Apart from the images, repeat the data below exactly as written.

+ + + +

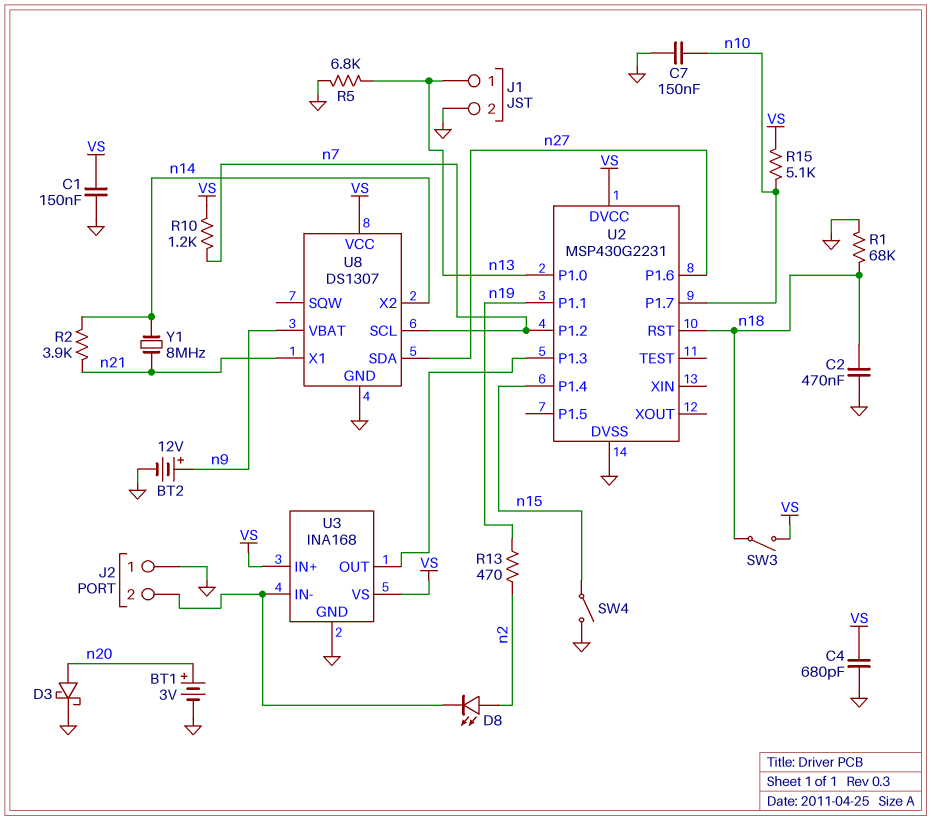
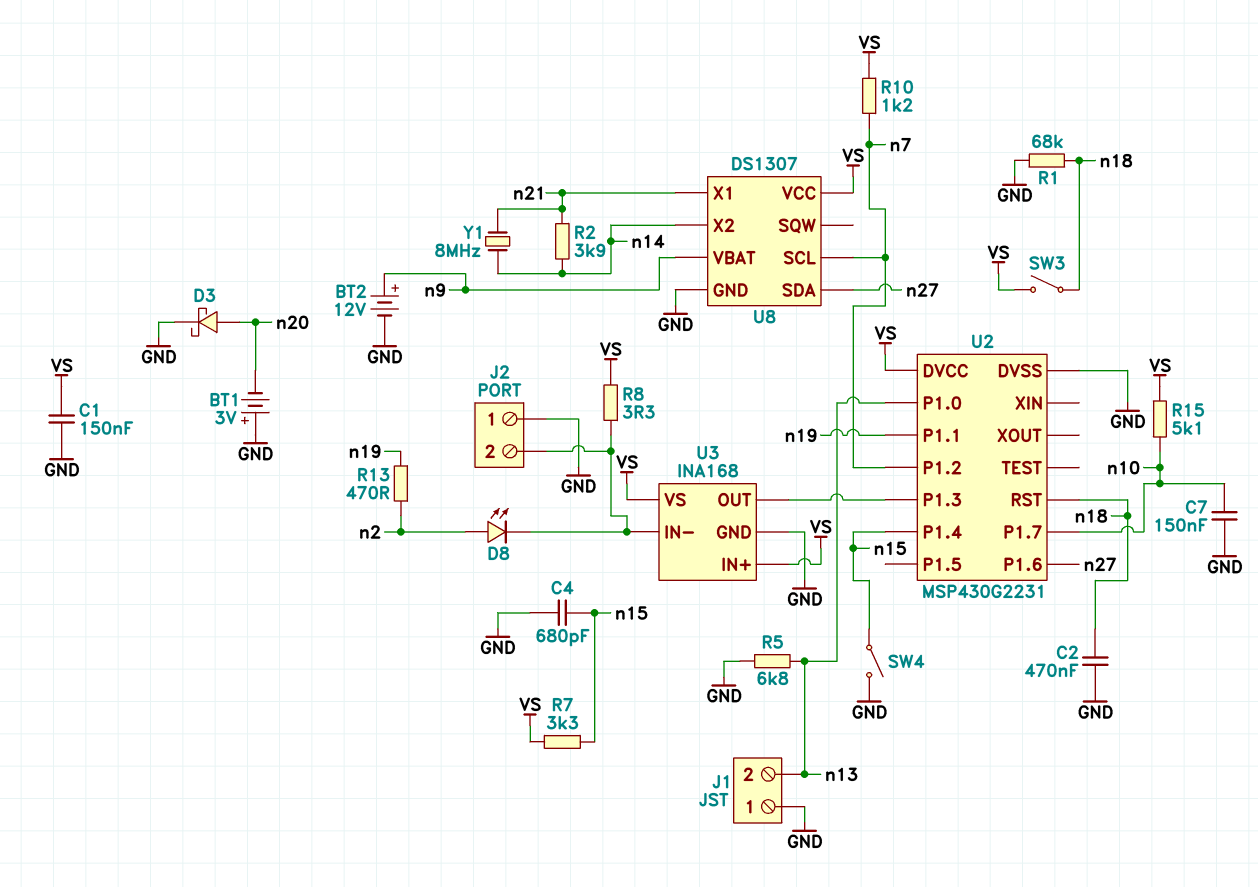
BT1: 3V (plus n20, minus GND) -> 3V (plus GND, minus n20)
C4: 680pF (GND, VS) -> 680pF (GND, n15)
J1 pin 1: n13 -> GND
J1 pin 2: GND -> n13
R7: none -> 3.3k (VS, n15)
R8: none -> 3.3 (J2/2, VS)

+ + + +

# Written solution
BT1: 3V (plus n20, minus GND) -> 3V (plus GND, minus n20)
C4: 680pF (GND, VS) -> 680pF (GND, n15)
J1 pin 1: n13 -> GND
J1 pin 2: GND -> n13
R7: none -> 3.3k (VS, n15)
R8: none -> 3.3 (J2/2, VS)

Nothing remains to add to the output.